WHAT YOU HAVE TO DO: Which rows below contain the string "treble"? Select each of them and copy it out in full.

MATERIAL FOR THIS TASK:
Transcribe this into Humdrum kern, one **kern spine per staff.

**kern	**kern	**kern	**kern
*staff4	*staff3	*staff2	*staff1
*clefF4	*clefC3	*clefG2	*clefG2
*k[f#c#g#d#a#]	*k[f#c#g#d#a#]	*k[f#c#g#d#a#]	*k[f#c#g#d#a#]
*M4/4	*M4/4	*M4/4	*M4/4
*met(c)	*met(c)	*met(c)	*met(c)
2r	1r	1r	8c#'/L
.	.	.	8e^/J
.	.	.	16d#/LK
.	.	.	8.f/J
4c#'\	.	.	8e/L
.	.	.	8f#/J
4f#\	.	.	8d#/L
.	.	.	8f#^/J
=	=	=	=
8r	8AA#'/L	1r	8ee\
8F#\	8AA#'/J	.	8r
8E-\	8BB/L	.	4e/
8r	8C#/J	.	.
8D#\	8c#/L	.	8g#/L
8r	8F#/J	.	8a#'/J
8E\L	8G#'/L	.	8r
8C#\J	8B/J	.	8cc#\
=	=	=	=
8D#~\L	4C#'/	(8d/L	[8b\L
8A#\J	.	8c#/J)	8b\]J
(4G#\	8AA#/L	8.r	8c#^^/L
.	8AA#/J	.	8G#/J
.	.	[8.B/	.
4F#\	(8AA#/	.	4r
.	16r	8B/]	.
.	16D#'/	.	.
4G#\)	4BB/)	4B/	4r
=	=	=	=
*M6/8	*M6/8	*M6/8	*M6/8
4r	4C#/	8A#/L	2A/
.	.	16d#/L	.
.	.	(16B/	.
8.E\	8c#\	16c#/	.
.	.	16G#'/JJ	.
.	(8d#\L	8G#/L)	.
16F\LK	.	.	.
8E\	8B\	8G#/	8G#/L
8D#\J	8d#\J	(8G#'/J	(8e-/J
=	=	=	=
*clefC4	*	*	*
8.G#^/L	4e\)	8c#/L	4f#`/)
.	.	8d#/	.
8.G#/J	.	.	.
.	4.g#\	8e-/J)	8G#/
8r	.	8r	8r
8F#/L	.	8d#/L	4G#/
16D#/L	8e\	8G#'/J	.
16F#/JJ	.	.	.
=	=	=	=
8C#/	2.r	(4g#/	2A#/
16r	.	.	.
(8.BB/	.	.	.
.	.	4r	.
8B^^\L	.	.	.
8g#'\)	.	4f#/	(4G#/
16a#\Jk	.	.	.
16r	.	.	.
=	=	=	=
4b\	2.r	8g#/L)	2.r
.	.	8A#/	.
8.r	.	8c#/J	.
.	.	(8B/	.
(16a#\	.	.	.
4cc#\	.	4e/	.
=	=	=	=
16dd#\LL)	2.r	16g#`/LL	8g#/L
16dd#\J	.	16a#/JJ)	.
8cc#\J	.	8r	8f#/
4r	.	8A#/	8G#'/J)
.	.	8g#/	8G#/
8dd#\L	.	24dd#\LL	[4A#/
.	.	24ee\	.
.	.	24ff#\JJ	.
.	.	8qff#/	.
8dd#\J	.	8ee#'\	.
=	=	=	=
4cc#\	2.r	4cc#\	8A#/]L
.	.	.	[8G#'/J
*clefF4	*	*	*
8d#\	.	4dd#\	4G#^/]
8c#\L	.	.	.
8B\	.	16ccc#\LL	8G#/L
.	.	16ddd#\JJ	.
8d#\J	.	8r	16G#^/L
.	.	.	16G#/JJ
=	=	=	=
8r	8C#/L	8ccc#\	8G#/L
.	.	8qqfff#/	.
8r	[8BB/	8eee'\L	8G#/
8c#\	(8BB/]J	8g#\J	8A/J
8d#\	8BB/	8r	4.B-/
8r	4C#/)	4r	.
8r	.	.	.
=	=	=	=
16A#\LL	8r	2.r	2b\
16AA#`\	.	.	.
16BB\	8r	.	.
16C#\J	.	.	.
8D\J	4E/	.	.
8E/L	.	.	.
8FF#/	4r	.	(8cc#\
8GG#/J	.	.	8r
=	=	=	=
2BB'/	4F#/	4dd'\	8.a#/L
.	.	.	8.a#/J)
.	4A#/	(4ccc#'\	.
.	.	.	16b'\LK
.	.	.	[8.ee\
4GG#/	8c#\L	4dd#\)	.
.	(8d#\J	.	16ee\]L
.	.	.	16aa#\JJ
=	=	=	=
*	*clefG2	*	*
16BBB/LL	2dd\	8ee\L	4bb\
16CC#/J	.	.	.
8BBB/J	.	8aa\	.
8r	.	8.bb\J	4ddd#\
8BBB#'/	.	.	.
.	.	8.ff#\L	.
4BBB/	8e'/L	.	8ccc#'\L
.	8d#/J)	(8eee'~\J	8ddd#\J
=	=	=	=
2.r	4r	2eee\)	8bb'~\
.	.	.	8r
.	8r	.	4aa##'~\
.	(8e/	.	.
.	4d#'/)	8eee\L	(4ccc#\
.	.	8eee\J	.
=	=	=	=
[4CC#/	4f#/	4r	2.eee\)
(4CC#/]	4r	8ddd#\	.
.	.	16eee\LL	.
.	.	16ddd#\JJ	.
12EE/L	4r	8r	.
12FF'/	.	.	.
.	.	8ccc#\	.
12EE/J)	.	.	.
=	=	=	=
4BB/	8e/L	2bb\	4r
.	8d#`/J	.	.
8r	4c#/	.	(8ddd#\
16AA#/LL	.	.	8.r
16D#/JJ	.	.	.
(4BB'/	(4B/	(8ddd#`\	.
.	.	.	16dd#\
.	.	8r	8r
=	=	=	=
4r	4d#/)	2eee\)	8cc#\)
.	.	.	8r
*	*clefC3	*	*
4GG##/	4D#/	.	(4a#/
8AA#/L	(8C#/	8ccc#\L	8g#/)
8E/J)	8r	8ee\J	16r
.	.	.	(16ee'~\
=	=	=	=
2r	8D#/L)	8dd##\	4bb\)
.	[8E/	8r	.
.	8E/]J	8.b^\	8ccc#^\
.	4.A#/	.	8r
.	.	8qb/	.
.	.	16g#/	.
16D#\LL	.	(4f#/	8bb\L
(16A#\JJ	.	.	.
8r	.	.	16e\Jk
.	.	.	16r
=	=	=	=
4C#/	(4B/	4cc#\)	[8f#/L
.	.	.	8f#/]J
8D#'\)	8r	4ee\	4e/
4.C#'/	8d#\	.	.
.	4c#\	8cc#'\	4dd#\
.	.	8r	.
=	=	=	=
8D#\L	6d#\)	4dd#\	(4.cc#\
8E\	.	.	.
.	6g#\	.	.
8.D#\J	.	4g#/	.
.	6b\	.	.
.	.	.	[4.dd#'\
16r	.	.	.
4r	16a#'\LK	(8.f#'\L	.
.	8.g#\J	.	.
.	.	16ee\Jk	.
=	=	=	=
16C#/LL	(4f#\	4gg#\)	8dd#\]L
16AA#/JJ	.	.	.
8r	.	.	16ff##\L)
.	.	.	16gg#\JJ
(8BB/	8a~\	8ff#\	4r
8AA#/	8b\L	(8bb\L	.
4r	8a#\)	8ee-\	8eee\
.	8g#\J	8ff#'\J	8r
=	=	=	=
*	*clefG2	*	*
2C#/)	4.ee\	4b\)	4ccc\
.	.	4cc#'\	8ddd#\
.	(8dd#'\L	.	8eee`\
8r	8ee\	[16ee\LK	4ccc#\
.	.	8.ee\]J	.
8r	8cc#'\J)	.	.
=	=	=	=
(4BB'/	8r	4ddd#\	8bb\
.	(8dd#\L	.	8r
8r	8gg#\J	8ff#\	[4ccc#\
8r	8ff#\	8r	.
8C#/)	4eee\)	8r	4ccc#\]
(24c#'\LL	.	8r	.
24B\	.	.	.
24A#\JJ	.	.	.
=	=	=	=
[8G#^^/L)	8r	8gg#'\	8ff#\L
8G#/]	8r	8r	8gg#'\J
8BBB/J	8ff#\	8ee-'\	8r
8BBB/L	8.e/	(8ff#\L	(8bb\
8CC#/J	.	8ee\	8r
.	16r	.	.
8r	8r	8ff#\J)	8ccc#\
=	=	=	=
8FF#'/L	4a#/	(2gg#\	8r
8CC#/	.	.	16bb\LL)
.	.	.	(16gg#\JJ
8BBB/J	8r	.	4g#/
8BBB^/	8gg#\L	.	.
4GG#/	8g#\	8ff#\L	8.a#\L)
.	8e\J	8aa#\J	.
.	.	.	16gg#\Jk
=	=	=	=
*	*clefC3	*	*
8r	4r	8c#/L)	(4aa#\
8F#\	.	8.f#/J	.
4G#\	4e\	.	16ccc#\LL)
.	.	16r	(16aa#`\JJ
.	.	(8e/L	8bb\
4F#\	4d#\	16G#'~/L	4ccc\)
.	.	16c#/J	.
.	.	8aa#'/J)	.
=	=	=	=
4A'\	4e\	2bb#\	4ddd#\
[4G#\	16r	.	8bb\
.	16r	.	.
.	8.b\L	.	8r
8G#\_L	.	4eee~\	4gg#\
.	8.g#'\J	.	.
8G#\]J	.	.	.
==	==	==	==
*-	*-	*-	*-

...

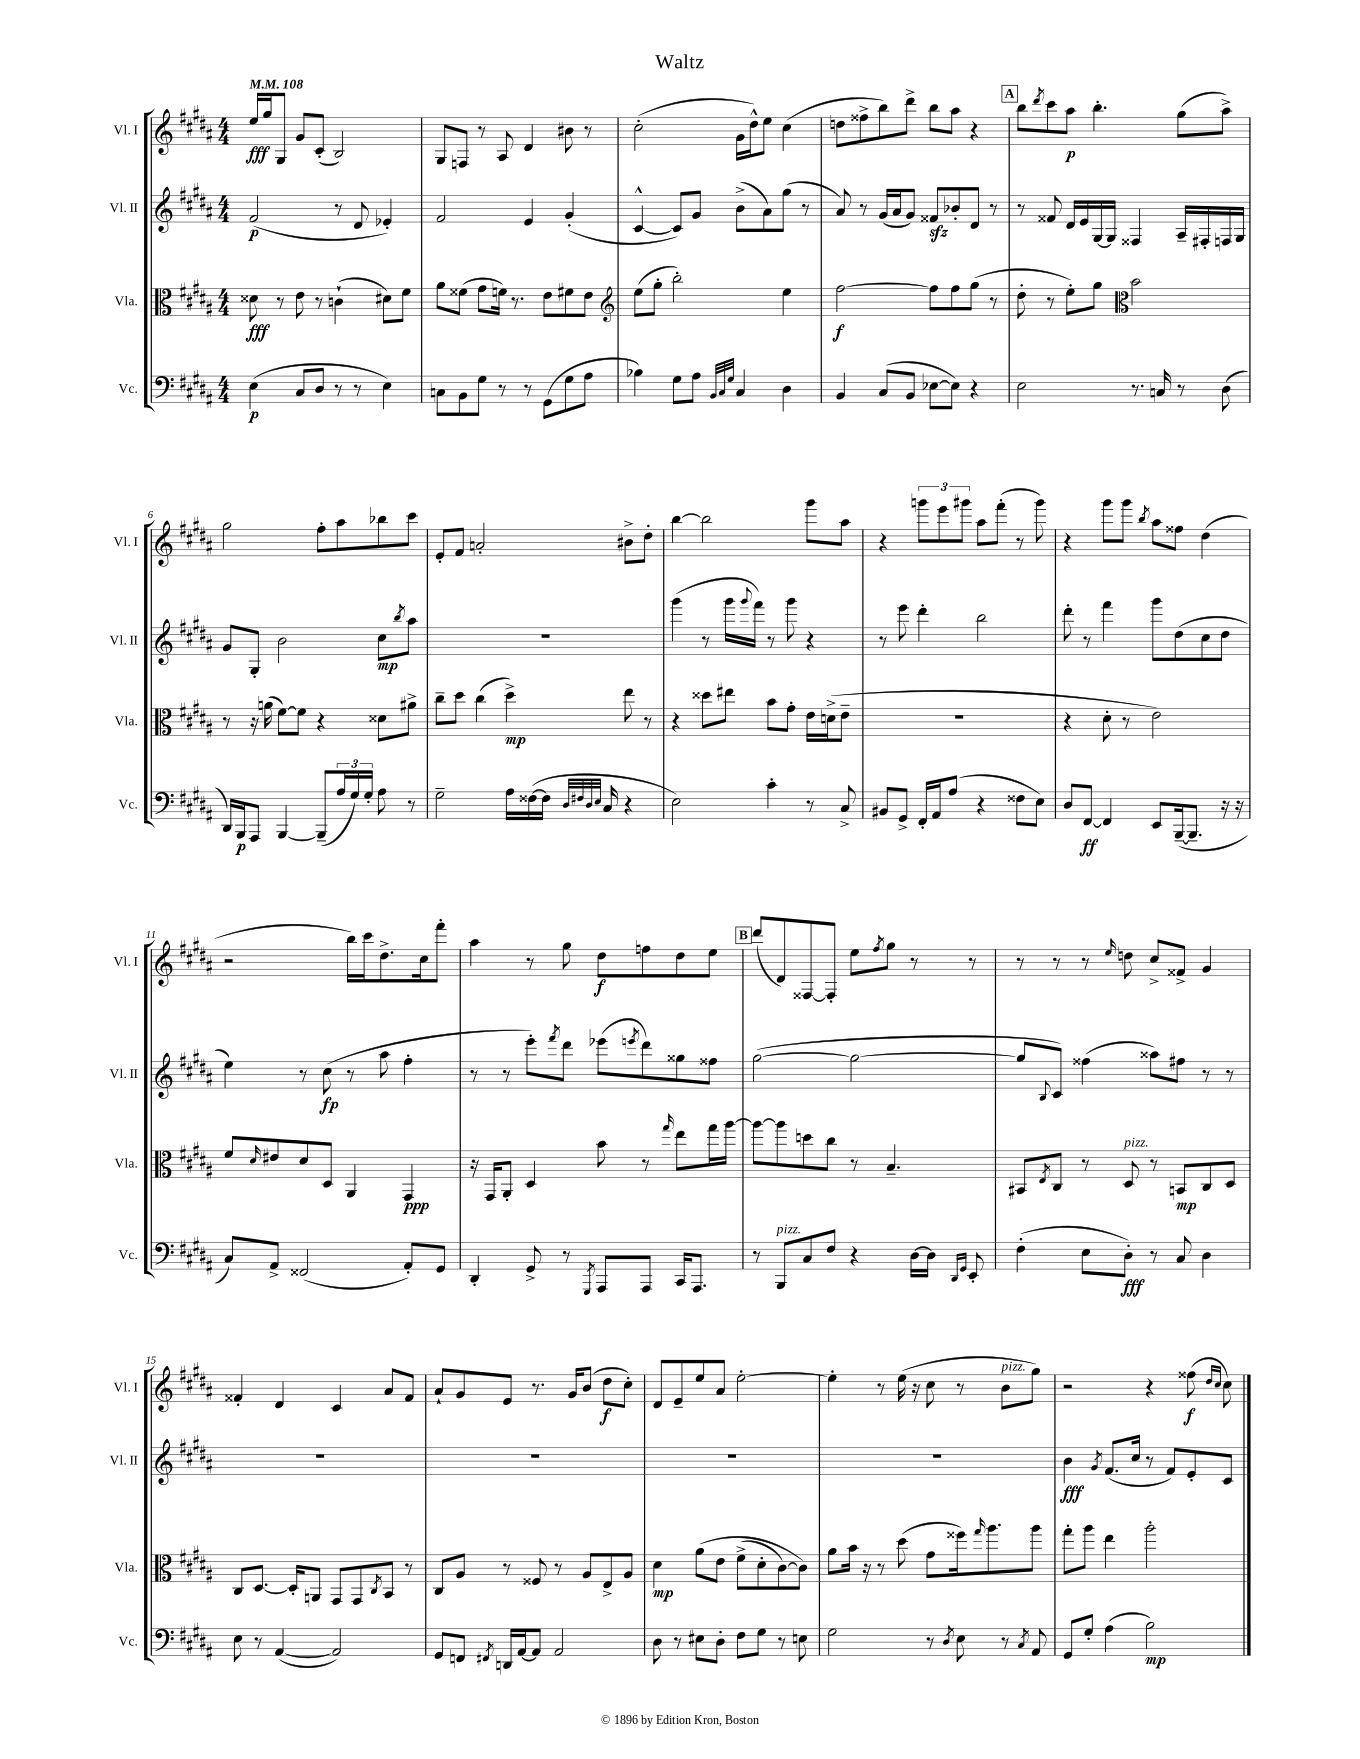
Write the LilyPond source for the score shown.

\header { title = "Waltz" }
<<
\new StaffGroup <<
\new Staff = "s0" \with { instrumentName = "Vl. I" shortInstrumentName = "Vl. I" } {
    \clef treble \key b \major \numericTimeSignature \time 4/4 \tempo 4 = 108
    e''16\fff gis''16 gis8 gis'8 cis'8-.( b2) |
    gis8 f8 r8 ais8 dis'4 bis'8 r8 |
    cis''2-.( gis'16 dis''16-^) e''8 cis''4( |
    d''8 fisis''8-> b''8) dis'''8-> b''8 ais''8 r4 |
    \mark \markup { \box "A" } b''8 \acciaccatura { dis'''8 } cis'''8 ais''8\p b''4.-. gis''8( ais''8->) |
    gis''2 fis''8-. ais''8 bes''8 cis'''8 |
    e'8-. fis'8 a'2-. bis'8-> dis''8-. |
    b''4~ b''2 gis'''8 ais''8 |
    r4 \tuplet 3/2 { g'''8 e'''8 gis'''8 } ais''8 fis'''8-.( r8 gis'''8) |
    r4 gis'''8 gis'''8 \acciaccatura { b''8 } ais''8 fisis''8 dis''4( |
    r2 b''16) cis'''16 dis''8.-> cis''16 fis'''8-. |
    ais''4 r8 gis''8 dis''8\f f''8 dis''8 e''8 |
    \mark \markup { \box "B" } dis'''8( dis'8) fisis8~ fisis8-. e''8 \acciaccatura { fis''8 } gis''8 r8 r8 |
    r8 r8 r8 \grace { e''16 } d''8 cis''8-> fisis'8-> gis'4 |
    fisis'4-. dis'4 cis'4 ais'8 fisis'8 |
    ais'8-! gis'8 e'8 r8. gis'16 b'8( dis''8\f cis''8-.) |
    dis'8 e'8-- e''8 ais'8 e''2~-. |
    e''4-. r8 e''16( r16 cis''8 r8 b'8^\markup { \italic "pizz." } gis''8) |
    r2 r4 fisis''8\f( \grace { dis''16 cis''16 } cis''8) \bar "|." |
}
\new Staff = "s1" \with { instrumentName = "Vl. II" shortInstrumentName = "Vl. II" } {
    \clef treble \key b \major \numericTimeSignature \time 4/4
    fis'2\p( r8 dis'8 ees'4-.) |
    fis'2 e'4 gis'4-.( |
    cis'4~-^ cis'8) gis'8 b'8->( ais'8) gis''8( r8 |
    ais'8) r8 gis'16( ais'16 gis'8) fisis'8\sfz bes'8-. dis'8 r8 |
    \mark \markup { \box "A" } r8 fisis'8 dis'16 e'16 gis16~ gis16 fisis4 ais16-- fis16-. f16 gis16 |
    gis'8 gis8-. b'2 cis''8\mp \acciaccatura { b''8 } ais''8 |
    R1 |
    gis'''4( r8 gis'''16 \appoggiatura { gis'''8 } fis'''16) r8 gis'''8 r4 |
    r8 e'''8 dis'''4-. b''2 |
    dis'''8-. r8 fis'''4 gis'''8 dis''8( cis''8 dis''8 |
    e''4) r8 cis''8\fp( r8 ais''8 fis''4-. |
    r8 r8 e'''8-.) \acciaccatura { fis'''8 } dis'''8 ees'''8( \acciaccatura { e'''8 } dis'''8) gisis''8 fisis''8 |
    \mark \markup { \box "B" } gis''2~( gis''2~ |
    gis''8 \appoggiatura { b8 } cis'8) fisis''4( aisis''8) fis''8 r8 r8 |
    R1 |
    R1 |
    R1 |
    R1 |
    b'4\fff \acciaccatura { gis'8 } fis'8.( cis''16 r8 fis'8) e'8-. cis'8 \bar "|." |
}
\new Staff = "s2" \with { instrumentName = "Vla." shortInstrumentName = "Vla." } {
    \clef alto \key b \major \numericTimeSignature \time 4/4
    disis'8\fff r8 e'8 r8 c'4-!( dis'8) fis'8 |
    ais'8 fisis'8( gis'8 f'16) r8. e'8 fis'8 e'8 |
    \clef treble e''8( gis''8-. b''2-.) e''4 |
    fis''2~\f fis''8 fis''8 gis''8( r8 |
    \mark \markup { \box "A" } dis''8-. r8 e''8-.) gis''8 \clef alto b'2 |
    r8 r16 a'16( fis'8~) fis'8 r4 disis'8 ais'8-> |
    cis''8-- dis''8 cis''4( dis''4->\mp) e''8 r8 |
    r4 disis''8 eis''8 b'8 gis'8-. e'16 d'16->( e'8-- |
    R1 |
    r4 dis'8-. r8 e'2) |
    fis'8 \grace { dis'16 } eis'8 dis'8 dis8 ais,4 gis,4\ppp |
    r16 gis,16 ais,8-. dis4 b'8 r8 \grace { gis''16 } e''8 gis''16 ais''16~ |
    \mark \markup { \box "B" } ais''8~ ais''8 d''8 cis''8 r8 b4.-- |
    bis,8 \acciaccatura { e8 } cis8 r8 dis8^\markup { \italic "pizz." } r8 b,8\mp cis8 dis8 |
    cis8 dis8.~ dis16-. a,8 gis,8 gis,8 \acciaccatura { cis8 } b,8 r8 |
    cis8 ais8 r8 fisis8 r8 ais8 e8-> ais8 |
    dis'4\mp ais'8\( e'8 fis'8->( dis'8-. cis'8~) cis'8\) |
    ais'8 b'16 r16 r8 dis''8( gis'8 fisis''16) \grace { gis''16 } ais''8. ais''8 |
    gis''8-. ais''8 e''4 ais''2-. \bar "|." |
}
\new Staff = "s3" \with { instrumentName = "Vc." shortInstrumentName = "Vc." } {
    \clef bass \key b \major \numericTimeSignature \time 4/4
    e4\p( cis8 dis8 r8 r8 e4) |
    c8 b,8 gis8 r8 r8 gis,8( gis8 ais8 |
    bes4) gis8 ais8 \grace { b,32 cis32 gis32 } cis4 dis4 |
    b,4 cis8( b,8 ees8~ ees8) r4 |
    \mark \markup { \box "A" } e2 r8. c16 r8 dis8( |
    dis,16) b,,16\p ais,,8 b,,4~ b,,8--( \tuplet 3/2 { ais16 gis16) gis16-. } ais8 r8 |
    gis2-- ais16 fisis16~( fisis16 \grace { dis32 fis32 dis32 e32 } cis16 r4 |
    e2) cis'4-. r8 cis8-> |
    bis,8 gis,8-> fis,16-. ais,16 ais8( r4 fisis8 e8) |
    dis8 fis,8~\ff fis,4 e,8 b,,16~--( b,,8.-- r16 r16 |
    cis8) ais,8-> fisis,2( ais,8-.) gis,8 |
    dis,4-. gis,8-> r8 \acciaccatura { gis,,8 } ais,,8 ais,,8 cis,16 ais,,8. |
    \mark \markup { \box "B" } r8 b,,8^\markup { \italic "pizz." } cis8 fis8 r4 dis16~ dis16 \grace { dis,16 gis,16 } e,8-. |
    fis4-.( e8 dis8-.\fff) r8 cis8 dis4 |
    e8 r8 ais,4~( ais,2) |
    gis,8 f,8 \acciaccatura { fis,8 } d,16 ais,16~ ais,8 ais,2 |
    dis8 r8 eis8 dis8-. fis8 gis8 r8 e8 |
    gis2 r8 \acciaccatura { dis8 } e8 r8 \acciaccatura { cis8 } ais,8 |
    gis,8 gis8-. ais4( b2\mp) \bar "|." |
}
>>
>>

EXPECTED OUTPUT:
    \clef treble \key b \major \numericTimeSignature \time 4/4 \tempo 4 = 108
    \clef treble \key b \major \numericTimeSignature \time 4/4
    \clef treble e''8( gis''8-. b''2-.) e''4 |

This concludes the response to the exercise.